### About this task
Although the records contain pictures, only their text should be repeated, exactly as it stands.

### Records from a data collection
---

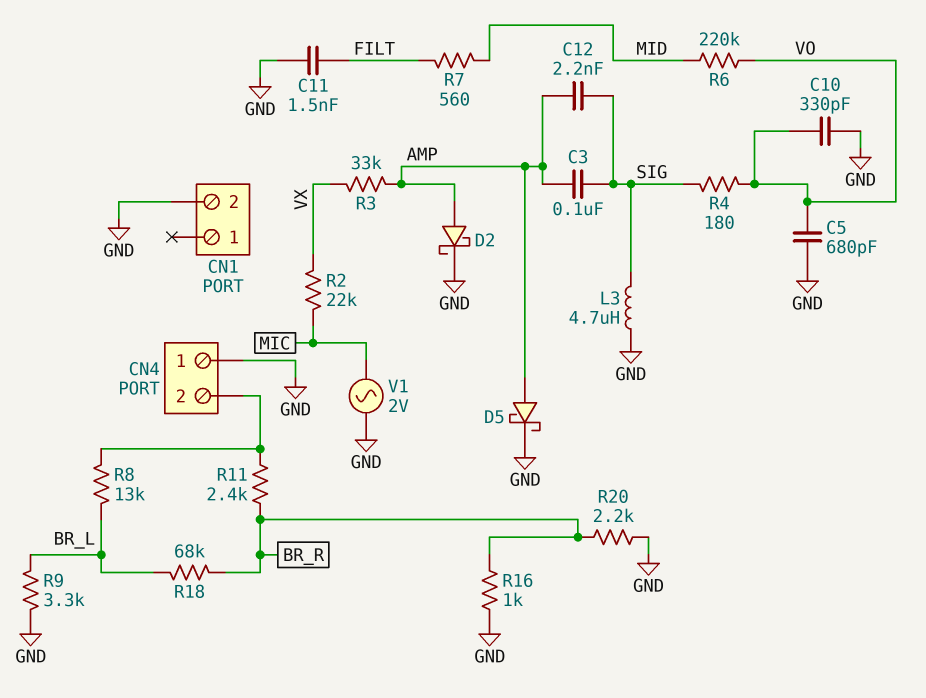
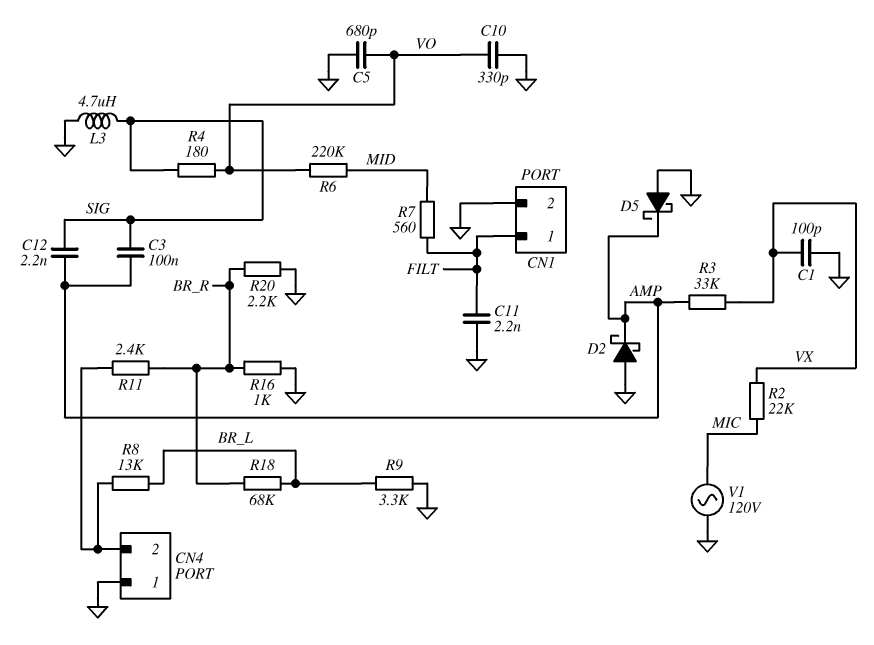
C1: none -> 100pF (GND, VX)
C11: 1.5nF (FILT, GND) -> 2.2nF (FILT, GND)
CN1 pin 1: none -> FILT
D2: schottky (A AMP, K GND) -> schottky (A GND, K AMP)
D5: schottky (A AMP, K GND) -> schottky (A GND, K AMP)
V1: AC 2V (GND, MIC) -> AC 120V (GND, MIC)

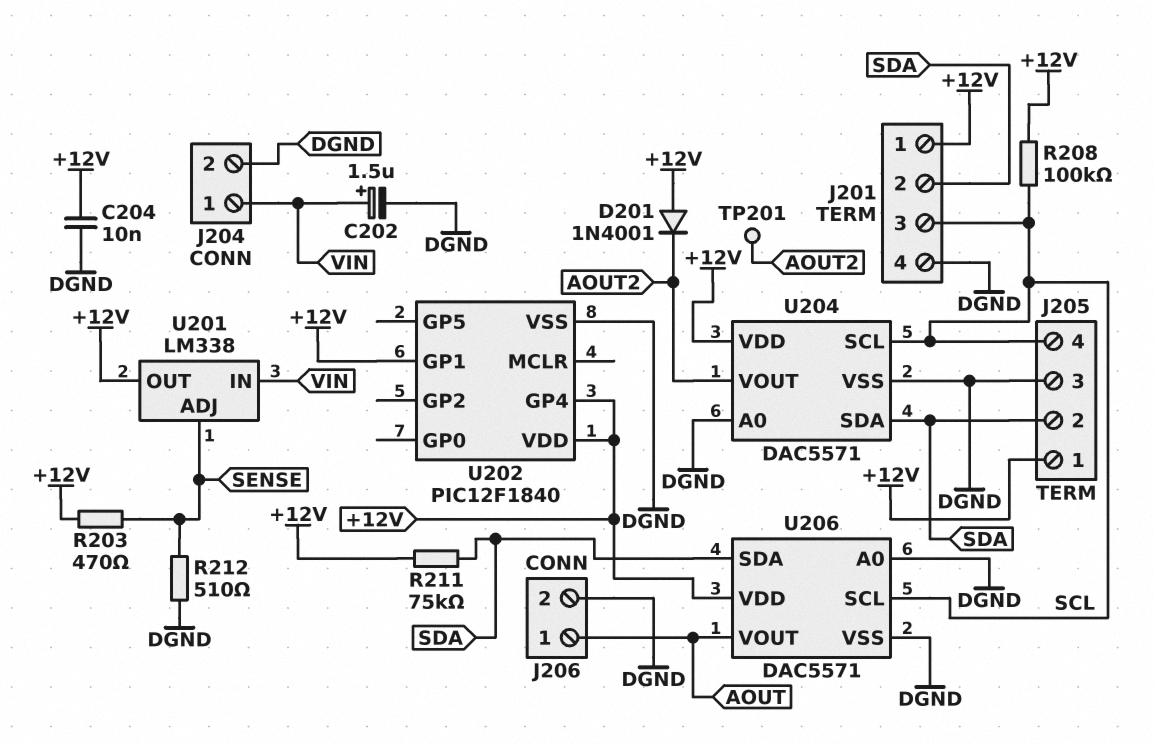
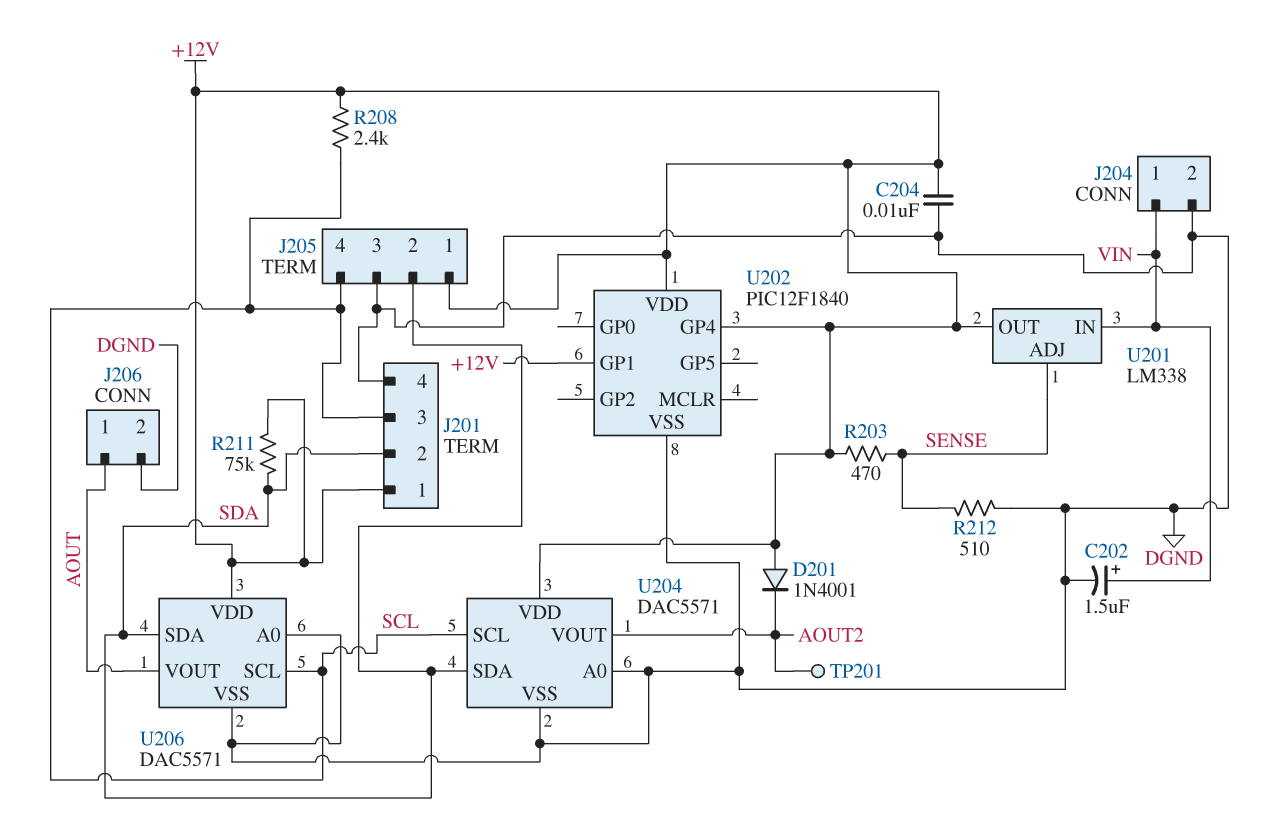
R208: 100k (+12V, SCL) -> 2.4k (+12V, SCL)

---

### Your response
C1: none -> 100pF (GND, VX)
C11: 1.5nF (FILT, GND) -> 2.2nF (FILT, GND)
CN1 pin 1: none -> FILT
D2: schottky (A AMP, K GND) -> schottky (A GND, K AMP)
D5: schottky (A AMP, K GND) -> schottky (A GND, K AMP)
V1: AC 2V (GND, MIC) -> AC 120V (GND, MIC)

R208: 100k (+12V, SCL) -> 2.4k (+12V, SCL)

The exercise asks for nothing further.